- _AVAILABLE DATA_
▬▬▬

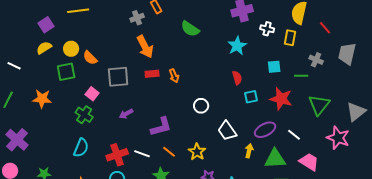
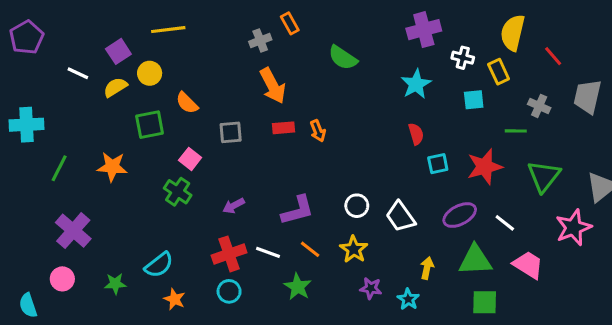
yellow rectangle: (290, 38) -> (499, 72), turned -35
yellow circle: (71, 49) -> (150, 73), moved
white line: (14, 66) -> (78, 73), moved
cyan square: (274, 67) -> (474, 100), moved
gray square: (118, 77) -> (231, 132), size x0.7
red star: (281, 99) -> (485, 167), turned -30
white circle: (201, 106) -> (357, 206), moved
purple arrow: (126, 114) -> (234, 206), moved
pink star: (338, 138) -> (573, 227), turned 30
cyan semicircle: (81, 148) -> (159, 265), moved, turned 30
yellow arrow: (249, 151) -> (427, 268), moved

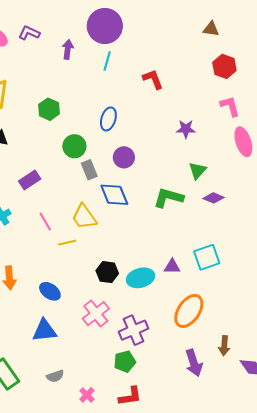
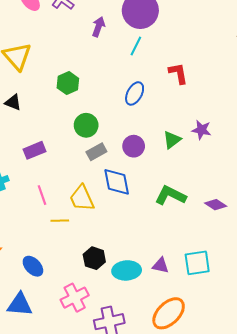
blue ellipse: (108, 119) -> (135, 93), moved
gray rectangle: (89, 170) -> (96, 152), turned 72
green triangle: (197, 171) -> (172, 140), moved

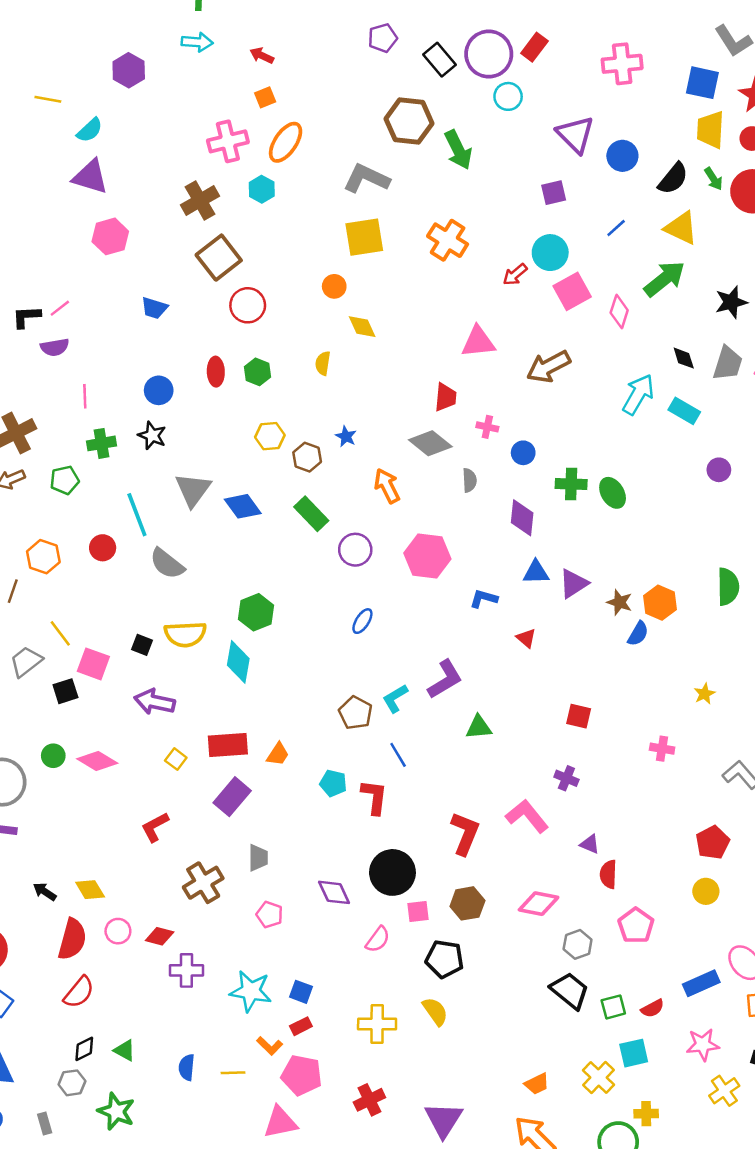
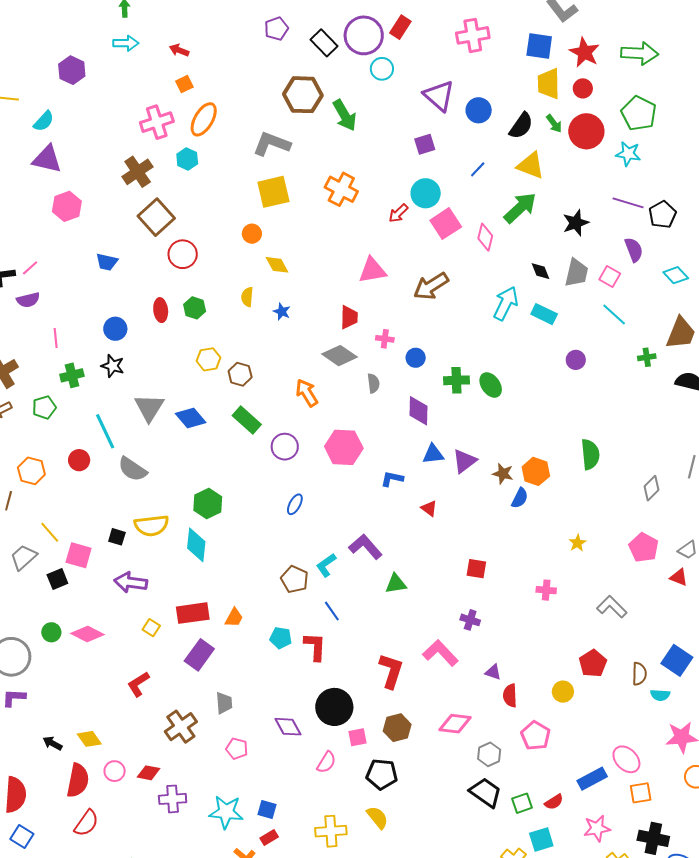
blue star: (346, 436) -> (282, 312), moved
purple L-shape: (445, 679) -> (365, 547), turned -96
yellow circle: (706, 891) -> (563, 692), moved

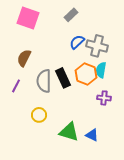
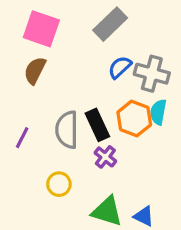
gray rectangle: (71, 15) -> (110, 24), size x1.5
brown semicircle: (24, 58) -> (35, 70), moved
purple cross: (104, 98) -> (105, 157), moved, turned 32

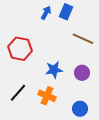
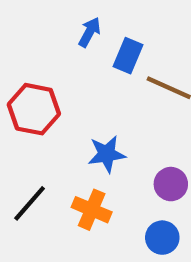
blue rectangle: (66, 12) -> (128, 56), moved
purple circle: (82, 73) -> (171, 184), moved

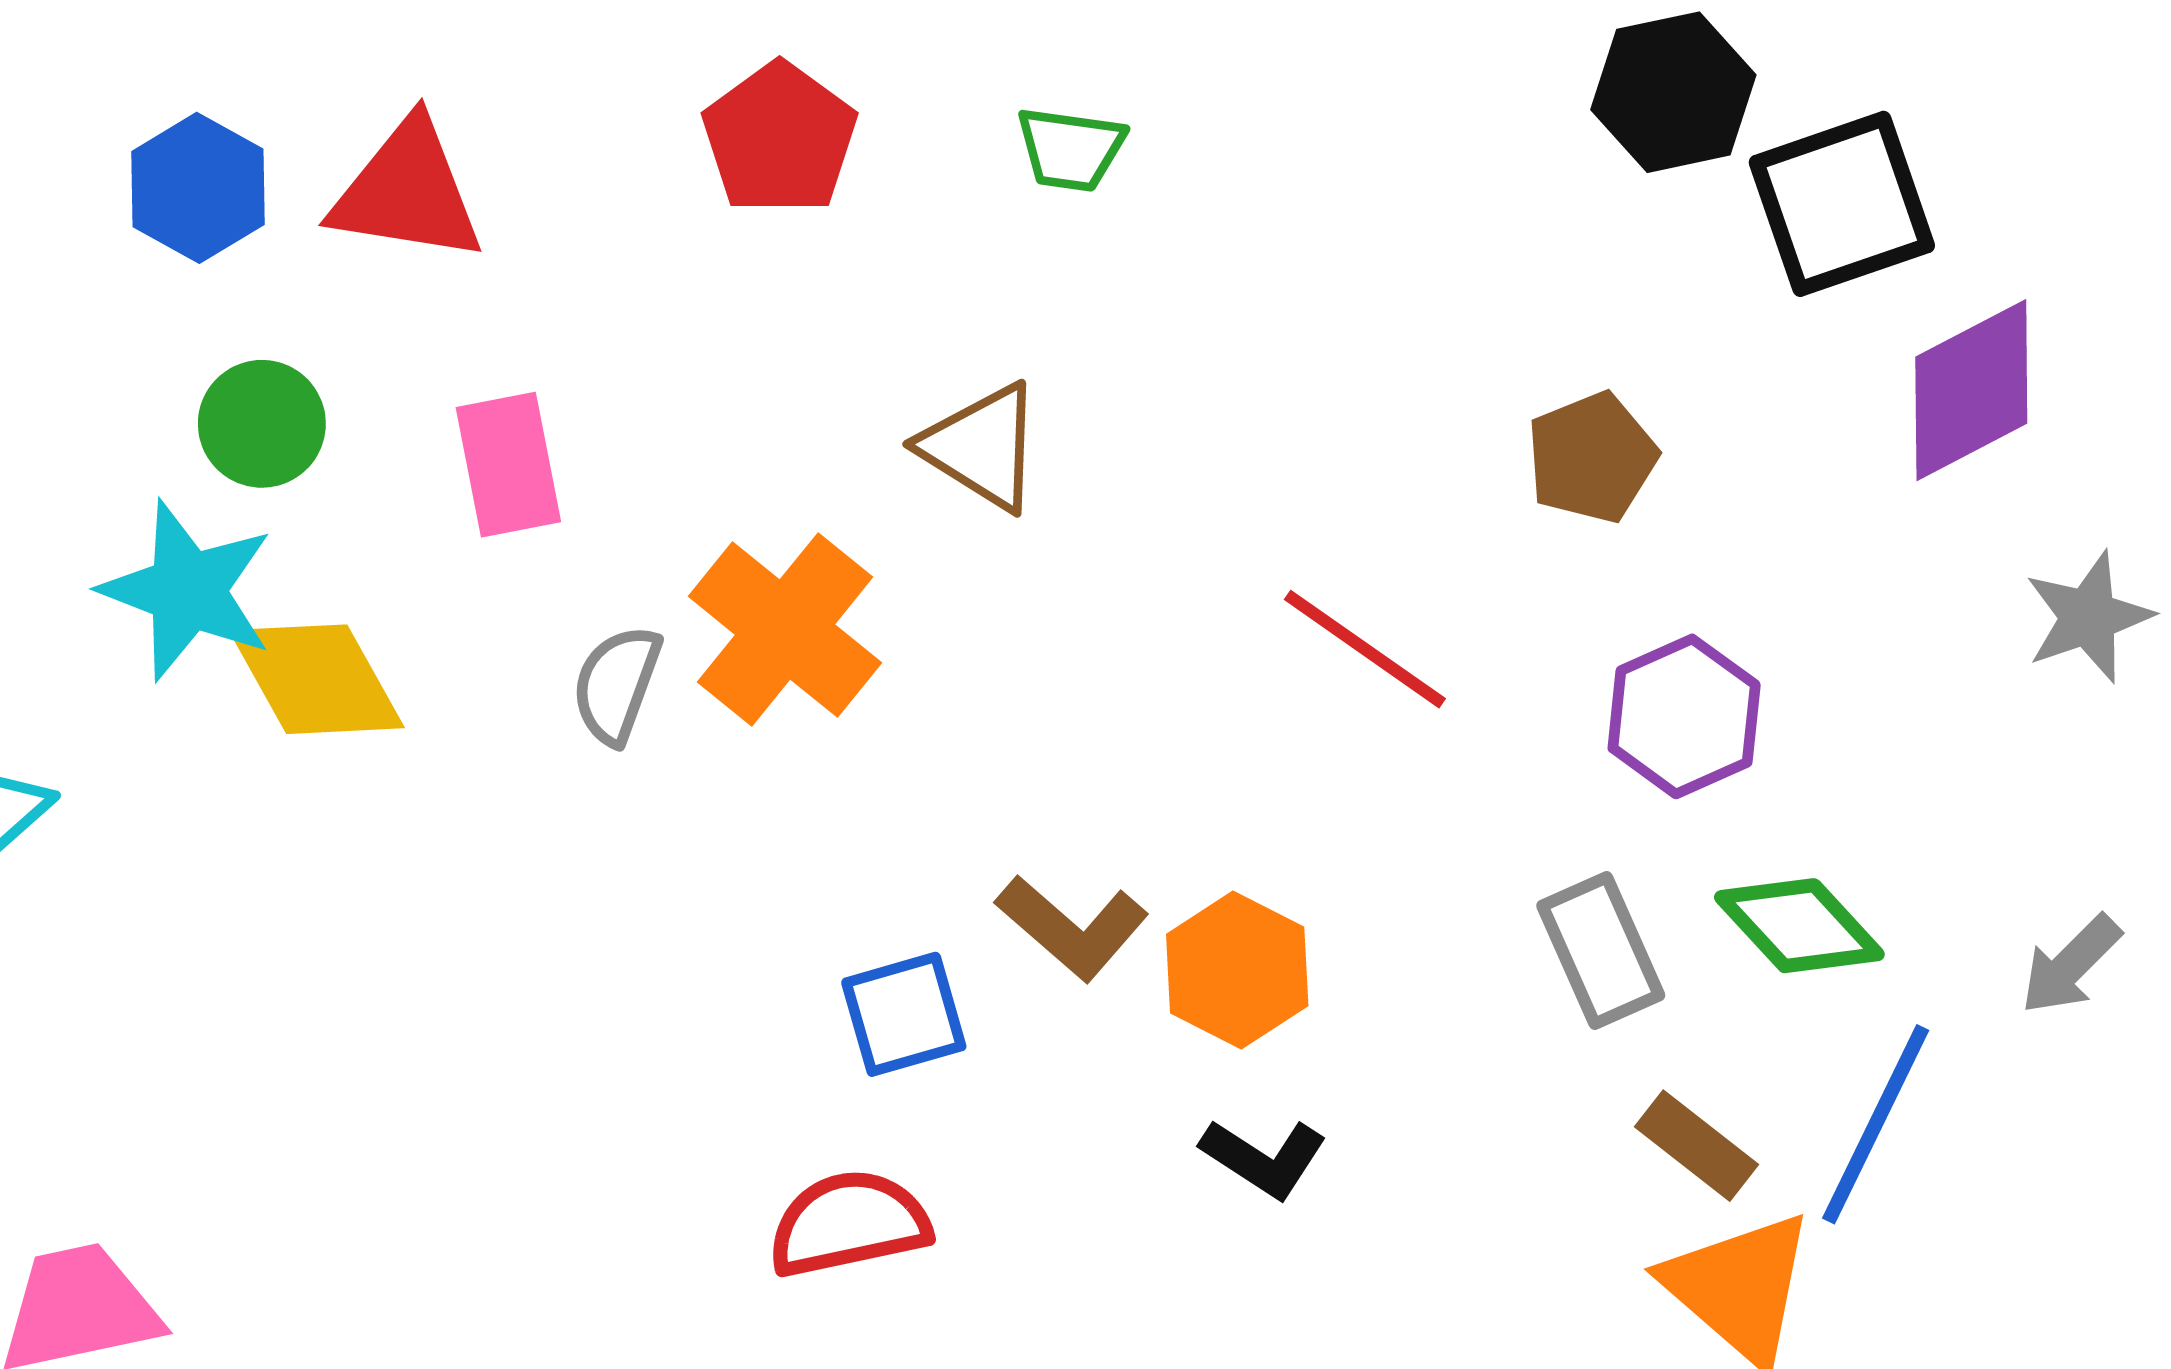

▬▬▬

- _WORK REQUIRED_
Drop the images; return the entries above exactly as they appear.

- _ANSWER TO THE EXERCISE_
yellow rectangle: (290, 38) -> (499, 72), turned -35
yellow circle: (71, 49) -> (150, 73), moved
white line: (14, 66) -> (78, 73), moved
cyan square: (274, 67) -> (474, 100), moved
gray square: (118, 77) -> (231, 132), size x0.7
red star: (281, 99) -> (485, 167), turned -30
white circle: (201, 106) -> (357, 206), moved
purple arrow: (126, 114) -> (234, 206), moved
pink star: (338, 138) -> (573, 227), turned 30
cyan semicircle: (81, 148) -> (159, 265), moved, turned 30
yellow arrow: (249, 151) -> (427, 268), moved

blue ellipse: (108, 119) -> (135, 93), moved
gray rectangle: (89, 170) -> (96, 152), turned 72
green triangle: (197, 171) -> (172, 140), moved

blue star: (346, 436) -> (282, 312), moved
purple L-shape: (445, 679) -> (365, 547), turned -96
yellow circle: (706, 891) -> (563, 692), moved

gray rectangle: (71, 15) -> (110, 24), size x1.5
brown semicircle: (24, 58) -> (35, 70), moved
purple cross: (104, 98) -> (105, 157), moved, turned 32

blue rectangle: (66, 12) -> (128, 56), moved
purple circle: (82, 73) -> (171, 184), moved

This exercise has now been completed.